## Try it
After reading the data, copy it out in full and exactly.
[[ Task input, beginning ]]
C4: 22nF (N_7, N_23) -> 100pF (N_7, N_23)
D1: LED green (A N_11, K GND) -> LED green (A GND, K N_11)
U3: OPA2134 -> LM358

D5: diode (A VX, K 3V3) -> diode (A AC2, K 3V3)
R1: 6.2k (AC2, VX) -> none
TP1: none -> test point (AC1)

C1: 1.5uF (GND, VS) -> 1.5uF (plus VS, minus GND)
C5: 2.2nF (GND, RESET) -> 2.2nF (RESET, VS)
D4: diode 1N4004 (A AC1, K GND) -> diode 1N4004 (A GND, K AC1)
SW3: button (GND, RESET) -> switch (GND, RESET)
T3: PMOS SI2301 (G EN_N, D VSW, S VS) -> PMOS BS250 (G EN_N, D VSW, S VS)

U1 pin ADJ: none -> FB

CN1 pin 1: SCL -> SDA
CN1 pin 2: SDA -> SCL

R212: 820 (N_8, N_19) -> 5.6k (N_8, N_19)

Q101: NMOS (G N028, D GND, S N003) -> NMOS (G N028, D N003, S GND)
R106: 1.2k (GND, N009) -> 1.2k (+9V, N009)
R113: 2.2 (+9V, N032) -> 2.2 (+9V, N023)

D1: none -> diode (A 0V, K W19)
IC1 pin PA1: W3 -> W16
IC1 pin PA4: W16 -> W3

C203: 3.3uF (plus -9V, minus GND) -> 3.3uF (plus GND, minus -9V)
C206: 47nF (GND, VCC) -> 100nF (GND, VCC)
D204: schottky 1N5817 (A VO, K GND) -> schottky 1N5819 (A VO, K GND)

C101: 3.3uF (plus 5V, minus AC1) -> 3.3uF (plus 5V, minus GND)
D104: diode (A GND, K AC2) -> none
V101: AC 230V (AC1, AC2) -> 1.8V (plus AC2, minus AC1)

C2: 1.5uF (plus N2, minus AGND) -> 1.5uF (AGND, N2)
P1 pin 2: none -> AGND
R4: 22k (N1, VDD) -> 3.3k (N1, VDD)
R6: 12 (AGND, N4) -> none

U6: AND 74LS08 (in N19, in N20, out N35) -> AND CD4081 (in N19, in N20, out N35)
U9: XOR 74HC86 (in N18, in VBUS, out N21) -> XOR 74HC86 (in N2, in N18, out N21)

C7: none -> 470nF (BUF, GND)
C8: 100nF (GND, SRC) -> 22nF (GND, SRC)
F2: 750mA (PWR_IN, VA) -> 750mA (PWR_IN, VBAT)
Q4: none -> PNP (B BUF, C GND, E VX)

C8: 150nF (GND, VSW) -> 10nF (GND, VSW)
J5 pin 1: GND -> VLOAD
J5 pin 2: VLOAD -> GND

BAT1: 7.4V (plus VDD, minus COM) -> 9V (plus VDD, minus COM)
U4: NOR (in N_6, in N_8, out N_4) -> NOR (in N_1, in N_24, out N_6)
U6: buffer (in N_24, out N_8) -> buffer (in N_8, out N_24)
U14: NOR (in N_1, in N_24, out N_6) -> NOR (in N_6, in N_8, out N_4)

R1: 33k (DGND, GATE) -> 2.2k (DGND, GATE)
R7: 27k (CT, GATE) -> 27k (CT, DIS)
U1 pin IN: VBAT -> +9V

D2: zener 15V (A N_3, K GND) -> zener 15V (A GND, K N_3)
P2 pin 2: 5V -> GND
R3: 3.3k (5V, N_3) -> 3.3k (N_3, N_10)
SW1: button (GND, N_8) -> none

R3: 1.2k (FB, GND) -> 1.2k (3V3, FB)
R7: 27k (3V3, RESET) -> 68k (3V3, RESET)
[[ Task input, end ]]
## Result of the exercise
C4: 22nF (N_7, N_23) -> 100pF (N_7, N_23)
D1: LED green (A N_11, K GND) -> LED green (A GND, K N_11)
U3: OPA2134 -> LM358

D5: diode (A VX, K 3V3) -> diode (A AC2, K 3V3)
R1: 6.2k (AC2, VX) -> none
TP1: none -> test point (AC1)

C1: 1.5uF (GND, VS) -> 1.5uF (plus VS, minus GND)
C5: 2.2nF (GND, RESET) -> 2.2nF (RESET, VS)
D4: diode 1N4004 (A AC1, K GND) -> diode 1N4004 (A GND, K AC1)
SW3: button (GND, RESET) -> switch (GND, RESET)
T3: PMOS SI2301 (G EN_N, D VSW, S VS) -> PMOS BS250 (G EN_N, D VSW, S VS)

U1 pin ADJ: none -> FB

CN1 pin 1: SCL -> SDA
CN1 pin 2: SDA -> SCL

R212: 820 (N_8, N_19) -> 5.6k (N_8, N_19)

Q101: NMOS (G N028, D GND, S N003) -> NMOS (G N028, D N003, S GND)
R106: 1.2k (GND, N009) -> 1.2k (+9V, N009)
R113: 2.2 (+9V, N032) -> 2.2 (+9V, N023)

D1: none -> diode (A 0V, K W19)
IC1 pin PA1: W3 -> W16
IC1 pin PA4: W16 -> W3

C203: 3.3uF (plus -9V, minus GND) -> 3.3uF (plus GND, minus -9V)
C206: 47nF (GND, VCC) -> 100nF (GND, VCC)
D204: schottky 1N5817 (A VO, K GND) -> schottky 1N5819 (A VO, K GND)

C101: 3.3uF (plus 5V, minus AC1) -> 3.3uF (plus 5V, minus GND)
D104: diode (A GND, K AC2) -> none
V101: AC 230V (AC1, AC2) -> 1.8V (plus AC2, minus AC1)

C2: 1.5uF (plus N2, minus AGND) -> 1.5uF (AGND, N2)
P1 pin 2: none -> AGND
R4: 22k (N1, VDD) -> 3.3k (N1, VDD)
R6: 12 (AGND, N4) -> none

U6: AND 74LS08 (in N19, in N20, out N35) -> AND CD4081 (in N19, in N20, out N35)
U9: XOR 74HC86 (in N18, in VBUS, out N21) -> XOR 74HC86 (in N2, in N18, out N21)

C7: none -> 470nF (BUF, GND)
C8: 100nF (GND, SRC) -> 22nF (GND, SRC)
F2: 750mA (PWR_IN, VA) -> 750mA (PWR_IN, VBAT)
Q4: none -> PNP (B BUF, C GND, E VX)

C8: 150nF (GND, VSW) -> 10nF (GND, VSW)
J5 pin 1: GND -> VLOAD
J5 pin 2: VLOAD -> GND

BAT1: 7.4V (plus VDD, minus COM) -> 9V (plus VDD, minus COM)
U4: NOR (in N_6, in N_8, out N_4) -> NOR (in N_1, in N_24, out N_6)
U6: buffer (in N_24, out N_8) -> buffer (in N_8, out N_24)
U14: NOR (in N_1, in N_24, out N_6) -> NOR (in N_6, in N_8, out N_4)

R1: 33k (DGND, GATE) -> 2.2k (DGND, GATE)
R7: 27k (CT, GATE) -> 27k (CT, DIS)
U1 pin IN: VBAT -> +9V

D2: zener 15V (A N_3, K GND) -> zener 15V (A GND, K N_3)
P2 pin 2: 5V -> GND
R3: 3.3k (5V, N_3) -> 3.3k (N_3, N_10)
SW1: button (GND, N_8) -> none

R3: 1.2k (FB, GND) -> 1.2k (3V3, FB)
R7: 27k (3V3, RESET) -> 68k (3V3, RESET)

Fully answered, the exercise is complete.